What is required:
Once you find the line with "C106: 4.7uF (DGND, VO) -> none" in the entries below, return exactly every line from it through the line with "C1: 33nF (VS, W5) -> 33nF (DGND, VS)".

Data excerpts:
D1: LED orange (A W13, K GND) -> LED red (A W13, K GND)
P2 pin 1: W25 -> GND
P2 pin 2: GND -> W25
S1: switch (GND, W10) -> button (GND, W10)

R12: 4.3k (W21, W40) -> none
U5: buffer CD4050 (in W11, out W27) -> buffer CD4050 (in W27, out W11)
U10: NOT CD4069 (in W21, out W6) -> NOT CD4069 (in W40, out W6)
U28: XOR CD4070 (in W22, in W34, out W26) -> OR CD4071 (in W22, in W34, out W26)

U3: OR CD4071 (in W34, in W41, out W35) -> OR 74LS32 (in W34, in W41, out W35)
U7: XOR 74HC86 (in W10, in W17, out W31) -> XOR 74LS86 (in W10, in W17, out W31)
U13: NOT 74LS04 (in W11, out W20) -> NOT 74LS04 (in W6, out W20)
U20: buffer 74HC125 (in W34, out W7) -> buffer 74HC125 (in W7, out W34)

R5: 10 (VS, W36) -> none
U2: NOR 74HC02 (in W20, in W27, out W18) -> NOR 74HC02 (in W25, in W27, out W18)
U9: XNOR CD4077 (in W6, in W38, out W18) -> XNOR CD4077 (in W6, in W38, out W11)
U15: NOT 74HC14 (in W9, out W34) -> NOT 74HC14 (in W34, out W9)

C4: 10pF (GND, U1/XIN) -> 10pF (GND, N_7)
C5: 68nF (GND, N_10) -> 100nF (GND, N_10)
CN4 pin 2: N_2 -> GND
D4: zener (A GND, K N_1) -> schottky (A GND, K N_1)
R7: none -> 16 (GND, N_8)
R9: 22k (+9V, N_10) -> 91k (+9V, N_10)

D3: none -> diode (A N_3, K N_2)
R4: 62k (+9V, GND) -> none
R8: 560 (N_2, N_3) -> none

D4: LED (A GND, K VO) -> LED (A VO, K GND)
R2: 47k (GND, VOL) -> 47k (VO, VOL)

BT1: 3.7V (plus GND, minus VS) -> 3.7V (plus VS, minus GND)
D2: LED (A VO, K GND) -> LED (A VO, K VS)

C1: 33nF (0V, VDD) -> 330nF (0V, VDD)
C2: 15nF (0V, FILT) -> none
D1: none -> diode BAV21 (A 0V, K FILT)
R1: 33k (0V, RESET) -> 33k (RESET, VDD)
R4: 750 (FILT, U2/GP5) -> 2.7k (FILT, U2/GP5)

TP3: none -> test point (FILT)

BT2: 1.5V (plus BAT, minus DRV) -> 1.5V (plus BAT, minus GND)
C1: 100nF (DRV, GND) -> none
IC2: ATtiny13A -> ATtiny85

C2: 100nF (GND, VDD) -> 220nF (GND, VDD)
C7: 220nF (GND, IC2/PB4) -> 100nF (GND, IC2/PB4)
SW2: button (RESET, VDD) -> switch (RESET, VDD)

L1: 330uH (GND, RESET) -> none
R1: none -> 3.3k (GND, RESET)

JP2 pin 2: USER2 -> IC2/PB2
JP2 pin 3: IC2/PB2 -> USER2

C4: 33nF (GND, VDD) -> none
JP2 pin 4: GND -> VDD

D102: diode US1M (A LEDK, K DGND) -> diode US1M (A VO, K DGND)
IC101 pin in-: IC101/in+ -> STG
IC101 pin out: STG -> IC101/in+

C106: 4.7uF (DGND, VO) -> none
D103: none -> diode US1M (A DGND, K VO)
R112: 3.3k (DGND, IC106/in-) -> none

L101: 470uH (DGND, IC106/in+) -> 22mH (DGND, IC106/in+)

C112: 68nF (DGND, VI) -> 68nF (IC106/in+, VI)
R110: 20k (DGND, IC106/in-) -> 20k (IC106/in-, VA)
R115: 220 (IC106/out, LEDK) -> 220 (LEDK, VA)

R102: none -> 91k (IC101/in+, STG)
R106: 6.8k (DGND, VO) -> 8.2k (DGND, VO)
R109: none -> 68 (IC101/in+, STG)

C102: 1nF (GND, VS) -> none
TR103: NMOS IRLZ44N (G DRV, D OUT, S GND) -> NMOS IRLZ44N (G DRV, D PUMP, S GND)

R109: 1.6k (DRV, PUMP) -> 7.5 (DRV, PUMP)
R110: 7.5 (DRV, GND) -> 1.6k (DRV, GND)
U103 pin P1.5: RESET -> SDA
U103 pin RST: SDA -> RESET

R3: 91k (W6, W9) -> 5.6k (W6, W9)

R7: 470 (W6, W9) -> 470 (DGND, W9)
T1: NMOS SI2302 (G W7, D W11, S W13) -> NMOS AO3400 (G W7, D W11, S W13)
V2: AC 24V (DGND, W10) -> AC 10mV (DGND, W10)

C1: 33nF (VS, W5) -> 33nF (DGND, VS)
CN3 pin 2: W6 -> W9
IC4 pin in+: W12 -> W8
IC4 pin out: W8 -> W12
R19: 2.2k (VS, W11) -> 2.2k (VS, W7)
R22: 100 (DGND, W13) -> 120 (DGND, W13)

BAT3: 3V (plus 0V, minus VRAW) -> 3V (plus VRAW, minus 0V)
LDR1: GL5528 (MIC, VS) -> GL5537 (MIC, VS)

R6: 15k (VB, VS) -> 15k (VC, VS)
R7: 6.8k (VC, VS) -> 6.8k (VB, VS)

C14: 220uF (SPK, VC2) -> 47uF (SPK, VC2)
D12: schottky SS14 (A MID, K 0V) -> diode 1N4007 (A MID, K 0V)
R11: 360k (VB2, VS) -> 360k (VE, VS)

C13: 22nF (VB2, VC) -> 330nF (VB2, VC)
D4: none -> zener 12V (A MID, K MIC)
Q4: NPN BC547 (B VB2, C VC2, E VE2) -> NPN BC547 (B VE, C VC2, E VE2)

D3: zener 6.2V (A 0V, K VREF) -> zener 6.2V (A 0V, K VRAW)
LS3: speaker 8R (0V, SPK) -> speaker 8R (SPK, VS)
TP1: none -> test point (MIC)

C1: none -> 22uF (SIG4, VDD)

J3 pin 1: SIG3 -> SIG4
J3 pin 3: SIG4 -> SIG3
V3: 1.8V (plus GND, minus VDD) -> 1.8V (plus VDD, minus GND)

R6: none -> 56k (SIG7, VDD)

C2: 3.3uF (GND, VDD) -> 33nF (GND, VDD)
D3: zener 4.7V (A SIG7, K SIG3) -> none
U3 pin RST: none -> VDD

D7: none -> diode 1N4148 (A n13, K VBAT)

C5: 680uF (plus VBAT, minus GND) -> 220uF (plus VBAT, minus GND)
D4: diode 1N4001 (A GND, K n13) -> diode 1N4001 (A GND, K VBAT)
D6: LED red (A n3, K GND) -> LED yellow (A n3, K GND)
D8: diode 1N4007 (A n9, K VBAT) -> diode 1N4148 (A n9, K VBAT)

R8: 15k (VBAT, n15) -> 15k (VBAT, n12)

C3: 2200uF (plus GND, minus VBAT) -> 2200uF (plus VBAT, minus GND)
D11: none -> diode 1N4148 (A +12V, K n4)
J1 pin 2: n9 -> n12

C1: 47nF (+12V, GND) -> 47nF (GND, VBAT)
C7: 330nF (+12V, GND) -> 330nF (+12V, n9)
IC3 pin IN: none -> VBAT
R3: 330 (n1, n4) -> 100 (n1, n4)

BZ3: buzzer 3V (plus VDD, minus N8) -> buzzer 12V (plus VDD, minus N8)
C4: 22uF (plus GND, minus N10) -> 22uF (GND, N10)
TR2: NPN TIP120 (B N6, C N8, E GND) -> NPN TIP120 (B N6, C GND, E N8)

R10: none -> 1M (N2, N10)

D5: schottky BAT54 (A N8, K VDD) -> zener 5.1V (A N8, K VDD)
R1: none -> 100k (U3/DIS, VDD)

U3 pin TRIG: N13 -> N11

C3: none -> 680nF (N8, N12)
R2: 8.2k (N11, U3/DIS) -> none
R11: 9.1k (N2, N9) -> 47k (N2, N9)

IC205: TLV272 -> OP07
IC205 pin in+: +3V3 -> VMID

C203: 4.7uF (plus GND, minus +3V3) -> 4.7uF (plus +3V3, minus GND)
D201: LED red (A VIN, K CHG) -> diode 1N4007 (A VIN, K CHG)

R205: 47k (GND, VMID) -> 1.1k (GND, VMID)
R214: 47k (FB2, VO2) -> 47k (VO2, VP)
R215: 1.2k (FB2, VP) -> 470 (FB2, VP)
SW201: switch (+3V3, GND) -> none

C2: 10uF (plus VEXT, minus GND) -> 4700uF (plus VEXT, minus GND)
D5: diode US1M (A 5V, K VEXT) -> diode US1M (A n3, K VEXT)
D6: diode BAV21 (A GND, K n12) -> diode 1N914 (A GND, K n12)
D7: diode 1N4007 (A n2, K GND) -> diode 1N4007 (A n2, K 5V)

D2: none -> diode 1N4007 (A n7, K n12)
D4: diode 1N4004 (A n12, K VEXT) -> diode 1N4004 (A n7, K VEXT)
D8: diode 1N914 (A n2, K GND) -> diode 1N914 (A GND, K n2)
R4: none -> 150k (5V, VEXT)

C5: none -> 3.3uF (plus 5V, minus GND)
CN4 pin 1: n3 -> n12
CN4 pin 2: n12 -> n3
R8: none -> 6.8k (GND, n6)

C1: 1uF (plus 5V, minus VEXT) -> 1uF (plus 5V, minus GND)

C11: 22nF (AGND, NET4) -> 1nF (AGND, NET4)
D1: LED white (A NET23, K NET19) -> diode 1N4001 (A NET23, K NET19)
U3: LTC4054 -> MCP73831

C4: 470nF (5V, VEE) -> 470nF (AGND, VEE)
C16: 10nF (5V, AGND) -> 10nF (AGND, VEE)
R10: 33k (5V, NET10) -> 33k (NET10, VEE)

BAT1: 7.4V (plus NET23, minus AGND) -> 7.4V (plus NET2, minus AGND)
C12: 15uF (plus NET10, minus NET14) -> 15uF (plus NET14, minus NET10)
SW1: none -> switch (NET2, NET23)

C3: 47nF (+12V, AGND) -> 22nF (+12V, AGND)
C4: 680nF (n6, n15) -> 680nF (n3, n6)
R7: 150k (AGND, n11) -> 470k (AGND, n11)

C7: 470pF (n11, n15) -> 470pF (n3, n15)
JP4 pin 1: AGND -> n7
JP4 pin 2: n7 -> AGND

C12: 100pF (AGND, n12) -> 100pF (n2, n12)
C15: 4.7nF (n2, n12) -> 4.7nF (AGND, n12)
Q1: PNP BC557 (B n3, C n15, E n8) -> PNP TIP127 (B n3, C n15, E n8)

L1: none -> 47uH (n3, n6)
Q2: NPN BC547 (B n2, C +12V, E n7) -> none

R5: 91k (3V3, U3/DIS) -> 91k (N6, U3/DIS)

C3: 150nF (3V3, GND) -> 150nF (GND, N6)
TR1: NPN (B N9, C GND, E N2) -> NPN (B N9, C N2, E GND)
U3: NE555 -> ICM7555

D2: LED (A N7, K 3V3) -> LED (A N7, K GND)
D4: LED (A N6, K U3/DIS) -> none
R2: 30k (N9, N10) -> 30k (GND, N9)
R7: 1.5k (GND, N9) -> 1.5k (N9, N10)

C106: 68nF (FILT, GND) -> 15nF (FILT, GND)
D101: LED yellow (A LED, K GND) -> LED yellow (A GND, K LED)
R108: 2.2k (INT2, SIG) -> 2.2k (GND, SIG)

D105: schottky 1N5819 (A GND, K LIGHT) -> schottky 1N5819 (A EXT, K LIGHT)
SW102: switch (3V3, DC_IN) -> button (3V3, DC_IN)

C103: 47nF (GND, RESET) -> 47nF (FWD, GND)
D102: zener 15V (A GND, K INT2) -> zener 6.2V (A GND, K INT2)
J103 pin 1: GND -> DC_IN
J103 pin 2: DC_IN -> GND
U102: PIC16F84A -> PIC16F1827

Solution to the exercise:
C106: 4.7uF (DGND, VO) -> none
D103: none -> diode US1M (A DGND, K VO)
R112: 3.3k (DGND, IC106/in-) -> none

L101: 470uH (DGND, IC106/in+) -> 22mH (DGND, IC106/in+)

C112: 68nF (DGND, VI) -> 68nF (IC106/in+, VI)
R110: 20k (DGND, IC106/in-) -> 20k (IC106/in-, VA)
R115: 220 (IC106/out, LEDK) -> 220 (LEDK, VA)

R102: none -> 91k (IC101/in+, STG)
R106: 6.8k (DGND, VO) -> 8.2k (DGND, VO)
R109: none -> 68 (IC101/in+, STG)

C102: 1nF (GND, VS) -> none
TR103: NMOS IRLZ44N (G DRV, D OUT, S GND) -> NMOS IRLZ44N (G DRV, D PUMP, S GND)

R109: 1.6k (DRV, PUMP) -> 7.5 (DRV, PUMP)
R110: 7.5 (DRV, GND) -> 1.6k (DRV, GND)
U103 pin P1.5: RESET -> SDA
U103 pin RST: SDA -> RESET

R3: 91k (W6, W9) -> 5.6k (W6, W9)

R7: 470 (W6, W9) -> 470 (DGND, W9)
T1: NMOS SI2302 (G W7, D W11, S W13) -> NMOS AO3400 (G W7, D W11, S W13)
V2: AC 24V (DGND, W10) -> AC 10mV (DGND, W10)

C1: 33nF (VS, W5) -> 33nF (DGND, VS)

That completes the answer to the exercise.